- **Your objective**
Output the lines of the records as a JSON list of strings, one string per line with blank lines omitted, starting at the line that contains "eddy [344, 2023]" and ending at the line that contains "deliberate (556, 1152)".

--- Start of Supplied information ---

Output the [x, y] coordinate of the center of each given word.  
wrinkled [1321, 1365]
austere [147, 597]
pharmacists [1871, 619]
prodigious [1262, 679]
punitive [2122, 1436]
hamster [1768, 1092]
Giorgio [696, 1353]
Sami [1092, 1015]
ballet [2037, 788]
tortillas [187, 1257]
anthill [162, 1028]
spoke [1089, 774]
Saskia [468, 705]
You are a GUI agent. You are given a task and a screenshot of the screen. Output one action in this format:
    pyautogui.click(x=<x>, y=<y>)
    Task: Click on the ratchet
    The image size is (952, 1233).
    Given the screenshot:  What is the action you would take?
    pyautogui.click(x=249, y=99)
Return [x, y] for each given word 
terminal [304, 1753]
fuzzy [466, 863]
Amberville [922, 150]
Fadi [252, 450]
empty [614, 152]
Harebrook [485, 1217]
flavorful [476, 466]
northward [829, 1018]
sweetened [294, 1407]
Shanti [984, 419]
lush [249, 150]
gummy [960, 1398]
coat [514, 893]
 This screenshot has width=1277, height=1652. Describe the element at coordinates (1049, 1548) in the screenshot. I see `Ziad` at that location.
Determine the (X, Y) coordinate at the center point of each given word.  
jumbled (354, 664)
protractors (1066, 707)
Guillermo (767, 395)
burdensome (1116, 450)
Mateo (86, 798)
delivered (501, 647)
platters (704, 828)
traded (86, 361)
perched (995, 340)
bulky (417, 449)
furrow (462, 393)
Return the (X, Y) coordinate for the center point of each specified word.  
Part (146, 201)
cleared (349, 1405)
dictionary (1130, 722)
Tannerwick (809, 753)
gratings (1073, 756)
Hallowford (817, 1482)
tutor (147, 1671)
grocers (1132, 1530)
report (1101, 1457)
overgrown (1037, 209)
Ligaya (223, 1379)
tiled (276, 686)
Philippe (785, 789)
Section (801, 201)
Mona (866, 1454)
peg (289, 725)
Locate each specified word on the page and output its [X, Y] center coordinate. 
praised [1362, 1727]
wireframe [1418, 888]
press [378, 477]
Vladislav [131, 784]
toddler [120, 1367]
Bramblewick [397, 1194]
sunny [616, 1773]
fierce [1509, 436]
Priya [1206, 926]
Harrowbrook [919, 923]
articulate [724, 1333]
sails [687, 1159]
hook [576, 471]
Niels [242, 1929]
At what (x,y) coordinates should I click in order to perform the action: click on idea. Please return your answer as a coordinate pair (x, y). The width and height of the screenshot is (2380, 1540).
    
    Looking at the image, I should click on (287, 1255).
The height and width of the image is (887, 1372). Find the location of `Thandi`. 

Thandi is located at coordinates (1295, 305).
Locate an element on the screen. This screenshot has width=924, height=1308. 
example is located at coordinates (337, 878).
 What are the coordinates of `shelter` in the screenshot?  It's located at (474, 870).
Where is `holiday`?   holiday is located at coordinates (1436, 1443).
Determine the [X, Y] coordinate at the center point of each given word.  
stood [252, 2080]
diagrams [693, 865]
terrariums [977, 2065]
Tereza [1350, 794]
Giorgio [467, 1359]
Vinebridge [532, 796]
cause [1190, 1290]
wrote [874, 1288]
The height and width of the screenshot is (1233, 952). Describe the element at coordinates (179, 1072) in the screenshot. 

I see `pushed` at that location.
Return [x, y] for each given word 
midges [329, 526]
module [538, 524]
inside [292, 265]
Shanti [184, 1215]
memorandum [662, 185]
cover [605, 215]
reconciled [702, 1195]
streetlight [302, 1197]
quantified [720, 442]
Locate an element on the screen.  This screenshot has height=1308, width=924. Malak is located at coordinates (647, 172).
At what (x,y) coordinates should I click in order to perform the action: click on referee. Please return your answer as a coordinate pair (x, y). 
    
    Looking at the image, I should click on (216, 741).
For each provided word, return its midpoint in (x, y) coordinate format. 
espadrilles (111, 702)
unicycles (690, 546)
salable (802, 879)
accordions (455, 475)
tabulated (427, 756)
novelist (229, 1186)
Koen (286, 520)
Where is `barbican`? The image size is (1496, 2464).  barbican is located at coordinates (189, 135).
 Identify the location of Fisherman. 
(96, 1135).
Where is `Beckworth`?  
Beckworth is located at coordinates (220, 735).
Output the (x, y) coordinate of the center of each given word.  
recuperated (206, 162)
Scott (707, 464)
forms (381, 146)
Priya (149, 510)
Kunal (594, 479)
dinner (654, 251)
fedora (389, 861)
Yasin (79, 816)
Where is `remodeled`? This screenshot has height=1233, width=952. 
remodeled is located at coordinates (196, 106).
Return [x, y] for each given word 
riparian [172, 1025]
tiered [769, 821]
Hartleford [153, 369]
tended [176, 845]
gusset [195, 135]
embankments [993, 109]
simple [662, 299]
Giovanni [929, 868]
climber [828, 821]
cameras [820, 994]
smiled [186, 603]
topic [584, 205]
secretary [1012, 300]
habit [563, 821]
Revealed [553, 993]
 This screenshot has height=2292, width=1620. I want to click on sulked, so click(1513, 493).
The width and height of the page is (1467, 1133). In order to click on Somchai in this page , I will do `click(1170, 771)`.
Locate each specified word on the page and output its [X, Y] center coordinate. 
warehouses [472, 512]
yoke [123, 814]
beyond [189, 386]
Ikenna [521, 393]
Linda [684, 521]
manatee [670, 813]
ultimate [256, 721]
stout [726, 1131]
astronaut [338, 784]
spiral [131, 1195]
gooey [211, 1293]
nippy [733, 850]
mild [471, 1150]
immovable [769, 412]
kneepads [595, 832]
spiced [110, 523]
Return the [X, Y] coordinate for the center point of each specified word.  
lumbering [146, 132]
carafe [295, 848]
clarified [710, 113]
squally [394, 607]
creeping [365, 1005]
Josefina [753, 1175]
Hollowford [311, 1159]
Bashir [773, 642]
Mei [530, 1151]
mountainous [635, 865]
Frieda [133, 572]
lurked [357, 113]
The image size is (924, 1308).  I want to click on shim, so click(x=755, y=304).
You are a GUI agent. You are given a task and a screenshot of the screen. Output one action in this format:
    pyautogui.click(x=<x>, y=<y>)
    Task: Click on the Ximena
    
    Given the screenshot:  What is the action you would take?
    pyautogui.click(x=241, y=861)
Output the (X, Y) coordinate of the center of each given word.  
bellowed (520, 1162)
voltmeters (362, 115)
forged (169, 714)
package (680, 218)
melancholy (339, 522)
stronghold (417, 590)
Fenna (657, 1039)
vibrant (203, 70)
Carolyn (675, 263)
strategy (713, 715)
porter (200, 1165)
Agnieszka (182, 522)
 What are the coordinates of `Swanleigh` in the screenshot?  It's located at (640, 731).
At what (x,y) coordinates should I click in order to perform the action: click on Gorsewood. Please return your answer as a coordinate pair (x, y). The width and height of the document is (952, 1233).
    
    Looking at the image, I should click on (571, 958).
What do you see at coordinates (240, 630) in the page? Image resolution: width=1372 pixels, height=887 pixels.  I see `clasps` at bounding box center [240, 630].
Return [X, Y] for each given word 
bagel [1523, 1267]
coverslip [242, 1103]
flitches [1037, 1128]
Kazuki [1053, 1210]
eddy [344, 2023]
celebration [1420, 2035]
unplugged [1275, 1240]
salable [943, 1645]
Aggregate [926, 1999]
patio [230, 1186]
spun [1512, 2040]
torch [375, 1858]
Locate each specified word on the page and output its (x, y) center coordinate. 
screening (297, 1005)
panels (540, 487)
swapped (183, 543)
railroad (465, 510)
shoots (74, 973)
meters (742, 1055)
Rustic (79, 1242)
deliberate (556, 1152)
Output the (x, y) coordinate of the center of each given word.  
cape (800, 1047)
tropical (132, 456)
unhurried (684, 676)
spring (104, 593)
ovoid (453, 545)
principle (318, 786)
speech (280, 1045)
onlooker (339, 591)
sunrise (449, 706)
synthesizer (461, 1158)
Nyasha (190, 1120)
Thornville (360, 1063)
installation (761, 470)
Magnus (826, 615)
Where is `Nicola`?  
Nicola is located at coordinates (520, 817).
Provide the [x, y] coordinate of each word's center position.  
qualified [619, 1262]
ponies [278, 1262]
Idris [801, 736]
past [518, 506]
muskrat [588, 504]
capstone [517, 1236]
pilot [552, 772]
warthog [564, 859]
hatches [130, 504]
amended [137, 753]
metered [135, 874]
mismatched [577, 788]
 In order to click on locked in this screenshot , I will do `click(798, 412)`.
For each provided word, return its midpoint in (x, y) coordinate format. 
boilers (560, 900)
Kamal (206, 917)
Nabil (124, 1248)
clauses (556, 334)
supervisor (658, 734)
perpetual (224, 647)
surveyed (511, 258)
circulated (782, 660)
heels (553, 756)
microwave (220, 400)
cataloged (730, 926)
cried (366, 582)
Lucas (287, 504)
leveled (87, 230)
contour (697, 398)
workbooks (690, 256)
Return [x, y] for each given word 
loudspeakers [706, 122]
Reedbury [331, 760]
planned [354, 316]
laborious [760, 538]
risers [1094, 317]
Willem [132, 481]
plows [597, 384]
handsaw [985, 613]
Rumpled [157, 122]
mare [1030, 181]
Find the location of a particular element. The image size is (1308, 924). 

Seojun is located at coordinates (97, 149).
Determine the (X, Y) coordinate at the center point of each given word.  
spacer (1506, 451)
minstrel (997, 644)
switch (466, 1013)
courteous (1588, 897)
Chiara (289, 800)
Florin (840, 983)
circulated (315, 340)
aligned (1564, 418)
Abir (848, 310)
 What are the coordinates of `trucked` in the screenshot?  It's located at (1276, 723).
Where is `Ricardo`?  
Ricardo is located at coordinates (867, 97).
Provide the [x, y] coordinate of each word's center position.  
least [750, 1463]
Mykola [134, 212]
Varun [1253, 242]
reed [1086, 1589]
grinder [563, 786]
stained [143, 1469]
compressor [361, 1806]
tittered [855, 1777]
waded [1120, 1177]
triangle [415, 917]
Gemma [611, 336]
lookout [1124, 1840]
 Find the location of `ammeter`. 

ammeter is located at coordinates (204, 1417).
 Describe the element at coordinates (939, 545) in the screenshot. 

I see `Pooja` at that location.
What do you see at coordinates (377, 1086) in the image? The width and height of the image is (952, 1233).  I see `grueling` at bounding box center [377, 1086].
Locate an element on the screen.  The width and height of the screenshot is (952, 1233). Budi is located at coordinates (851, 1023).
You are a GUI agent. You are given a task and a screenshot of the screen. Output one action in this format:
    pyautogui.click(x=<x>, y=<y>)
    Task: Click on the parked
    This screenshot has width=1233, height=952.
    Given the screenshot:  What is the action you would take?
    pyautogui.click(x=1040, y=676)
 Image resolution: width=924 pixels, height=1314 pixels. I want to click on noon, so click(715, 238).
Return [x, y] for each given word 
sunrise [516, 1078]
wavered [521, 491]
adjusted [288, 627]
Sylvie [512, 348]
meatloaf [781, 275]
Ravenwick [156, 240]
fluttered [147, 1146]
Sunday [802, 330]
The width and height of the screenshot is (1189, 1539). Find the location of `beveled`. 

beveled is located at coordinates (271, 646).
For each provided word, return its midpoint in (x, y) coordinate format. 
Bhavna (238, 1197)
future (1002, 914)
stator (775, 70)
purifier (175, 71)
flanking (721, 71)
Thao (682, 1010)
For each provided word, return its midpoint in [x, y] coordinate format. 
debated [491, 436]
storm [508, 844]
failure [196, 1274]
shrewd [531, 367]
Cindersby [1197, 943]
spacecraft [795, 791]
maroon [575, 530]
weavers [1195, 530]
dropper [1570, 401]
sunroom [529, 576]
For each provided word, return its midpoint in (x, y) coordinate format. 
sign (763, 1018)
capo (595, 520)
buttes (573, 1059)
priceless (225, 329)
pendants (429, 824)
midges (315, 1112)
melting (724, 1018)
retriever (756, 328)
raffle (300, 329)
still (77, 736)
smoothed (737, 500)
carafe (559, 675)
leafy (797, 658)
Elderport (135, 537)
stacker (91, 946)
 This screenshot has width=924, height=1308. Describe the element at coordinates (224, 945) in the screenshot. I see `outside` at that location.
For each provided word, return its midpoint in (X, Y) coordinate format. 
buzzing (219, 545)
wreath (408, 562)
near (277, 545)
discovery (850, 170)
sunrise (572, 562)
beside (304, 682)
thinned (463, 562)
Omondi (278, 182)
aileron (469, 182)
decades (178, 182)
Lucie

--- End of Supplied information ---

- **Written answer**
[
  "eddy [344, 2023]",
  "celebration [1420, 2035]",
  "unplugged [1275, 1240]",
  "salable [943, 1645]",
  "Aggregate [926, 1999]",
  "patio [230, 1186]",
  "spun [1512, 2040]",
  "torch [375, 1858]",
  "Locate each specified word on the page and output its (x, y) center coordinate. ",
  "screening (297, 1005)",
  "panels (540, 487)",
  "swapped (183, 543)",
  "railroad (465, 510)",
  "shoots (74, 973)",
  "meters (742, 1055)",
  "Rustic (79, 1242)",
  "deliberate (556, 1152)"
]